_Raw records_.
========================================================================

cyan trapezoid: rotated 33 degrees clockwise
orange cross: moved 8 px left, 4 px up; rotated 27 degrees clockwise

========================================================================

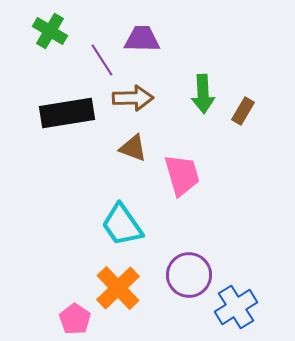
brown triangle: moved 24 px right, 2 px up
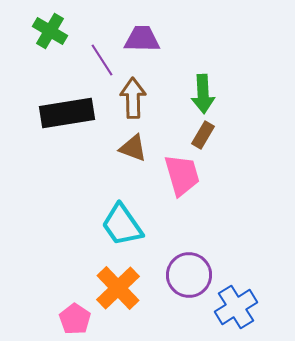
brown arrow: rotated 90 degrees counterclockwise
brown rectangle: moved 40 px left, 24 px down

========================================================================

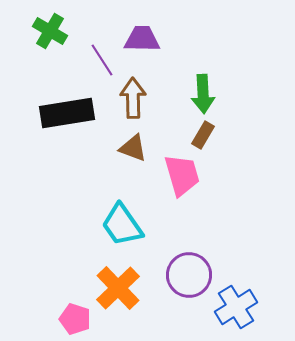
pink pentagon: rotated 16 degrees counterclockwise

========================================================================

_What the task asks_. Reproduce the records verbatim, everything from the line containing "cyan trapezoid: rotated 33 degrees clockwise" down to the line containing "orange cross: moved", both ends included.

_Task solution_.
cyan trapezoid: rotated 33 degrees clockwise
orange cross: moved 8 px left, 4 px up; rotated 27 degrees clockwise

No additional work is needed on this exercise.